- Task statement
Every line below that holds the string "blue" must be copied.

(Object matching data)

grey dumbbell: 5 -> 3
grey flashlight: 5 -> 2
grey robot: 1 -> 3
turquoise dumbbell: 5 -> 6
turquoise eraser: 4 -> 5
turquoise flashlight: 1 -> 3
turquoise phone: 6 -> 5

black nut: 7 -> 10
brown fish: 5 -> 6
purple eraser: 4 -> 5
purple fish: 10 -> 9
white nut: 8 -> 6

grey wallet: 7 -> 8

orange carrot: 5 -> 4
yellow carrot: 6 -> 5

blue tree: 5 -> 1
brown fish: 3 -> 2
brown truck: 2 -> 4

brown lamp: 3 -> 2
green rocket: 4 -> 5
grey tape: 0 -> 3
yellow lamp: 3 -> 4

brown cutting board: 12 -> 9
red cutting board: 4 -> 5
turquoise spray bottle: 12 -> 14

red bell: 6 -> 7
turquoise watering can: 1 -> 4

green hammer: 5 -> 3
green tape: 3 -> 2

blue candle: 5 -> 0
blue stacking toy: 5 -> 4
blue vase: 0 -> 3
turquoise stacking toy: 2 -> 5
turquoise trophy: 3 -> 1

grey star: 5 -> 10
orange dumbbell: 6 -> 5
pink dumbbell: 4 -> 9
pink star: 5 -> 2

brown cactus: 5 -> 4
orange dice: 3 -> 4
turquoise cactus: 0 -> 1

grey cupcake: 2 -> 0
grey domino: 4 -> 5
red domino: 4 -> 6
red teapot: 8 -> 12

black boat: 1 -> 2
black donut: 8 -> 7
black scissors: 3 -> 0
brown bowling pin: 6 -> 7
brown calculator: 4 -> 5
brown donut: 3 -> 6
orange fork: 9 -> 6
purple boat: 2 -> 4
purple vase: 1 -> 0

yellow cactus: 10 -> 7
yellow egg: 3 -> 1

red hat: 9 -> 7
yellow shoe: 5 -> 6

- Answer for this exercise
blue tree: 5 -> 1
blue candle: 5 -> 0
blue stacking toy: 5 -> 4
blue vase: 0 -> 3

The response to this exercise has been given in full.